** Directions for this task **
Every entry should be returned unchanged, with the pictures omitted.

Start of Block

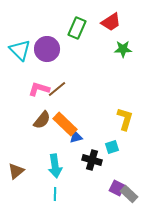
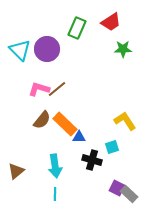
yellow L-shape: moved 2 px down; rotated 50 degrees counterclockwise
blue triangle: moved 3 px right; rotated 16 degrees clockwise
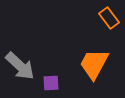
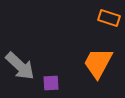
orange rectangle: rotated 35 degrees counterclockwise
orange trapezoid: moved 4 px right, 1 px up
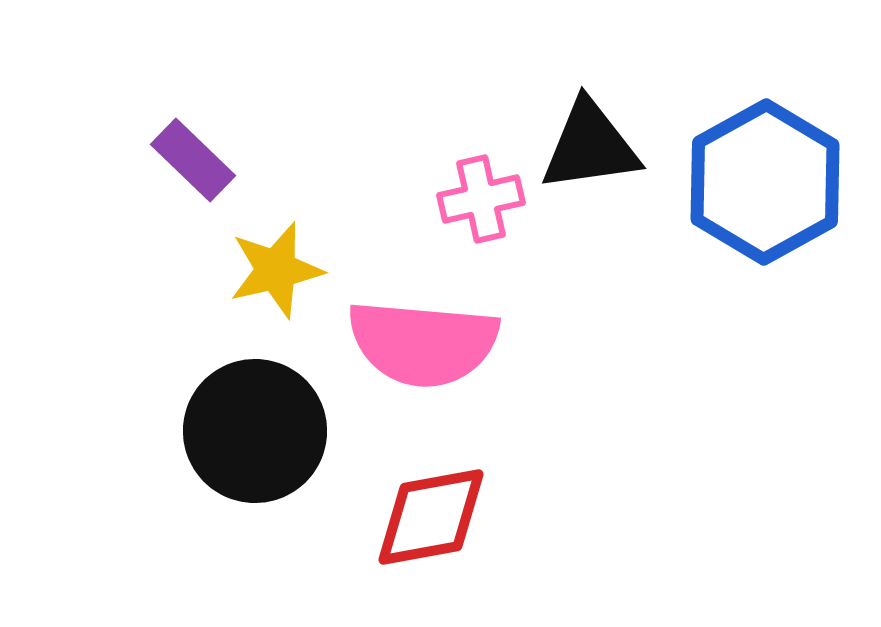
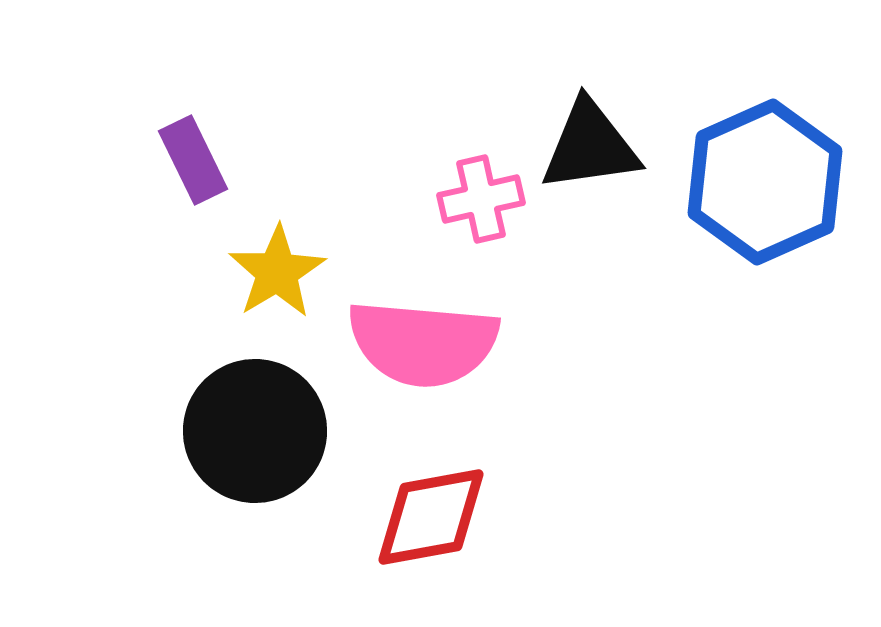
purple rectangle: rotated 20 degrees clockwise
blue hexagon: rotated 5 degrees clockwise
yellow star: moved 1 px right, 2 px down; rotated 18 degrees counterclockwise
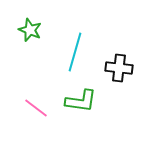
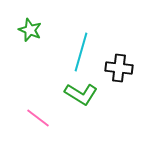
cyan line: moved 6 px right
green L-shape: moved 7 px up; rotated 24 degrees clockwise
pink line: moved 2 px right, 10 px down
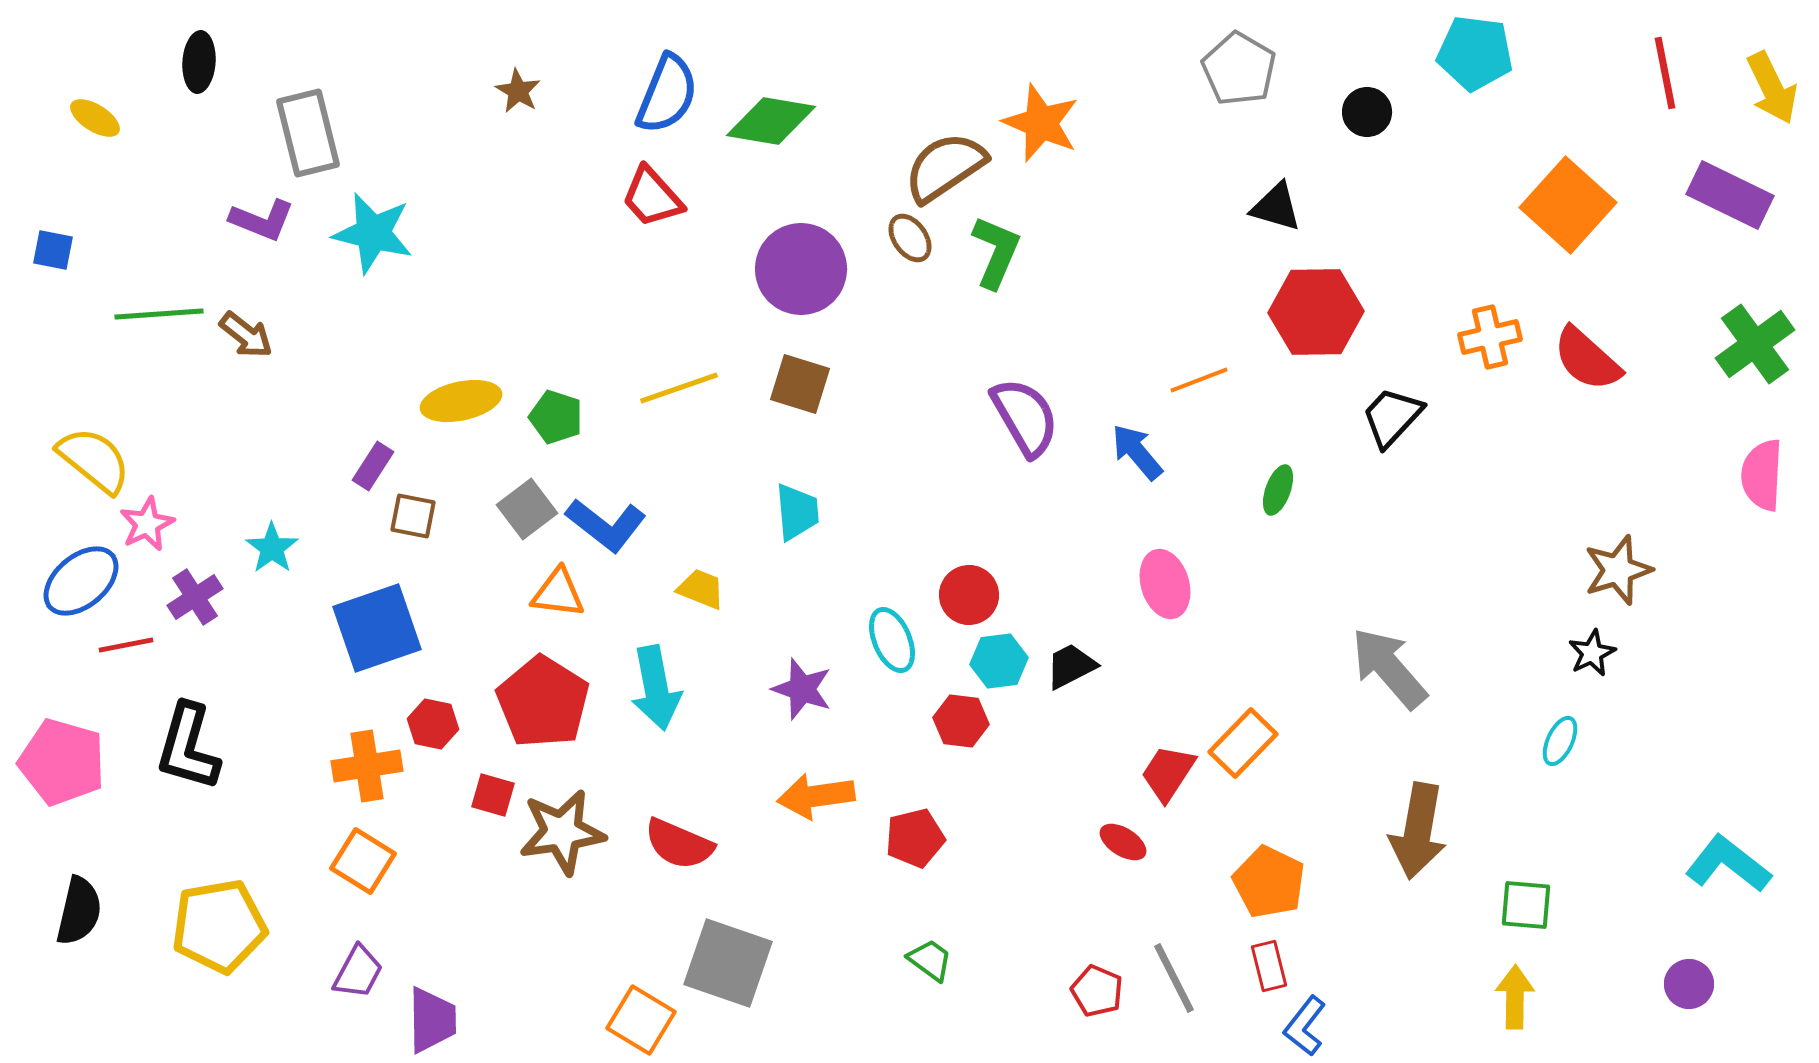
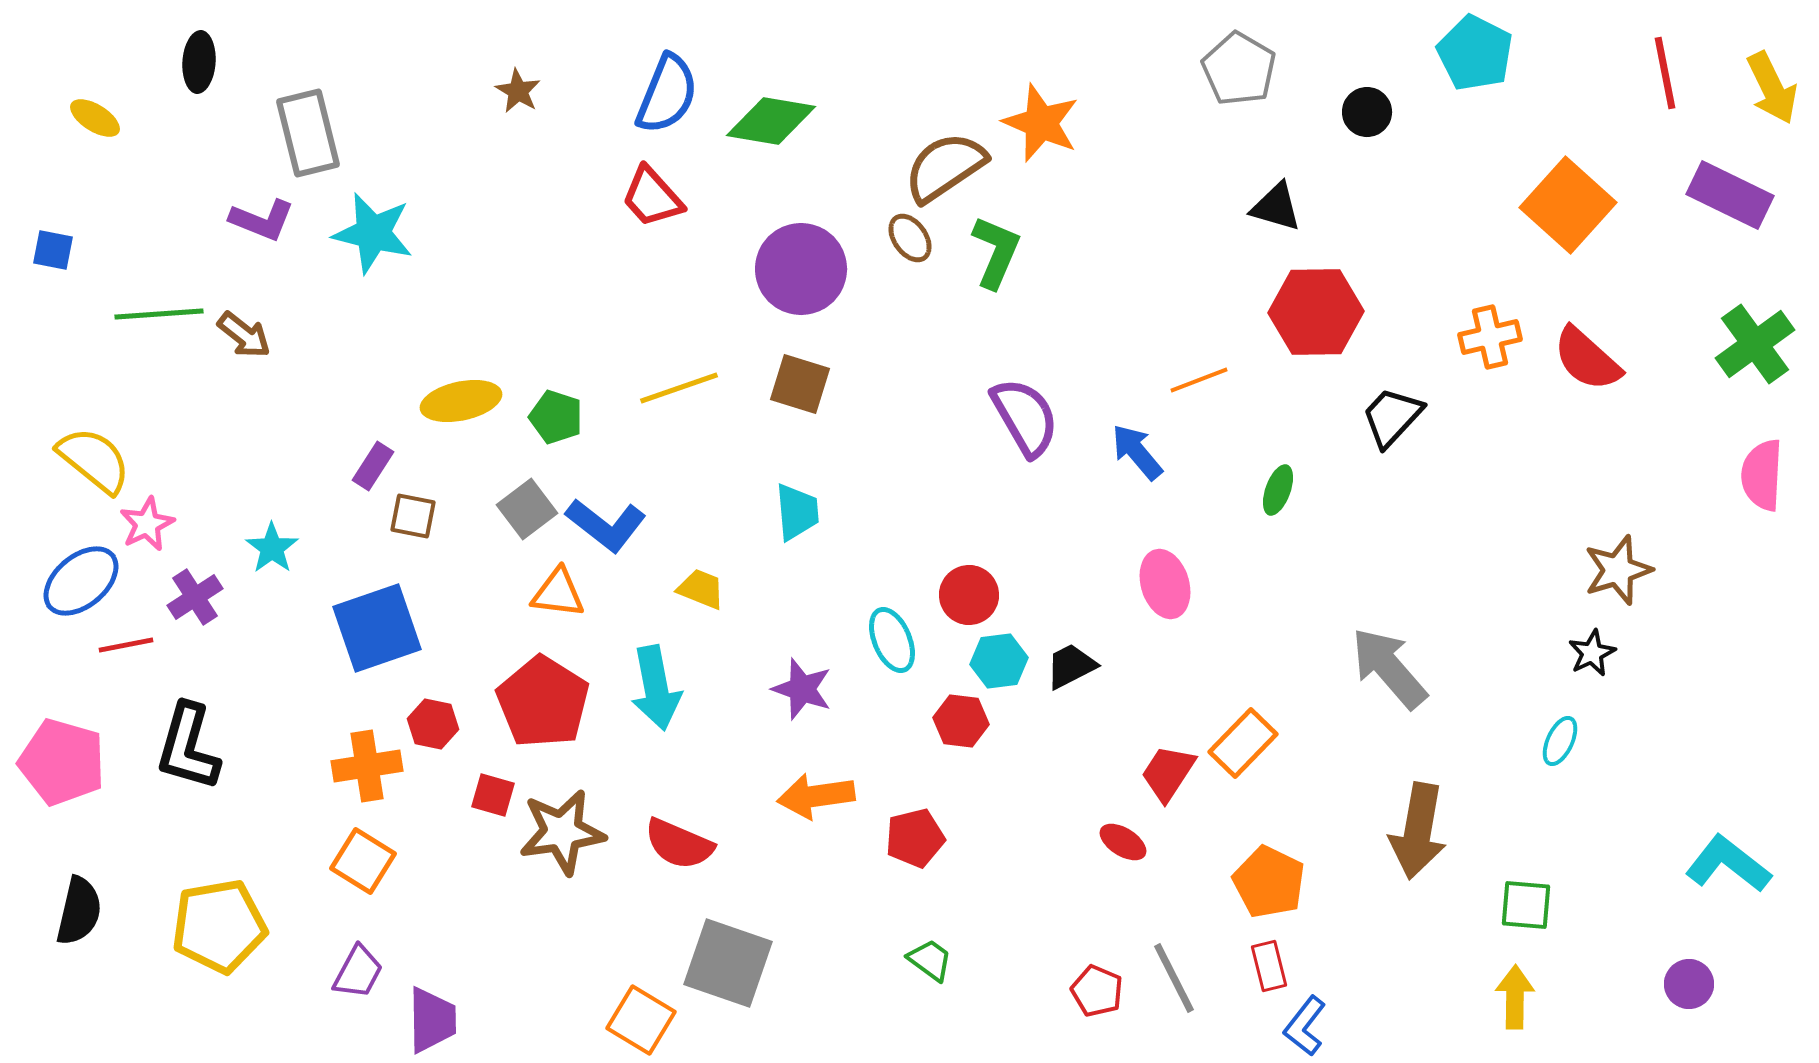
cyan pentagon at (1475, 53): rotated 20 degrees clockwise
brown arrow at (246, 335): moved 2 px left
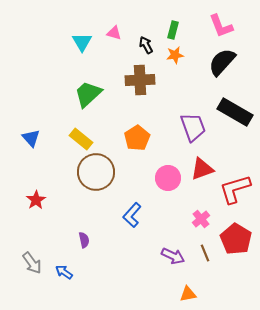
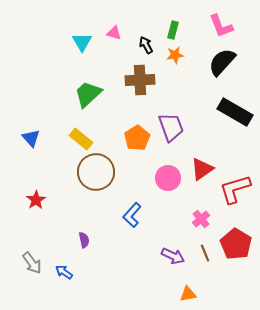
purple trapezoid: moved 22 px left
red triangle: rotated 15 degrees counterclockwise
red pentagon: moved 5 px down
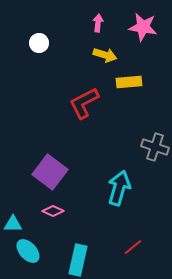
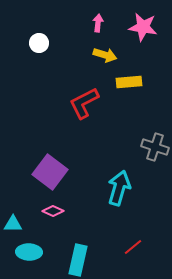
cyan ellipse: moved 1 px right, 1 px down; rotated 45 degrees counterclockwise
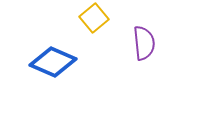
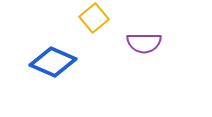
purple semicircle: rotated 96 degrees clockwise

End of Block

** Solution for this problem **
yellow L-shape: moved 2 px down; rotated 50 degrees counterclockwise
blue triangle: moved 3 px right; rotated 16 degrees clockwise
orange rectangle: rotated 35 degrees counterclockwise
orange trapezoid: moved 4 px right, 1 px up
purple rectangle: rotated 20 degrees clockwise
blue hexagon: rotated 5 degrees clockwise
yellow star: moved 1 px right, 2 px down; rotated 18 degrees counterclockwise
cyan line: moved 6 px right
green L-shape: moved 7 px up; rotated 24 degrees clockwise
pink line: moved 2 px right, 10 px down
cyan pentagon at (1475, 53): rotated 20 degrees clockwise
brown arrow at (246, 335): moved 2 px left
purple trapezoid: moved 22 px left
red triangle: rotated 15 degrees counterclockwise
red pentagon: moved 5 px down
cyan ellipse: moved 1 px right, 1 px down; rotated 45 degrees counterclockwise
purple semicircle: rotated 96 degrees clockwise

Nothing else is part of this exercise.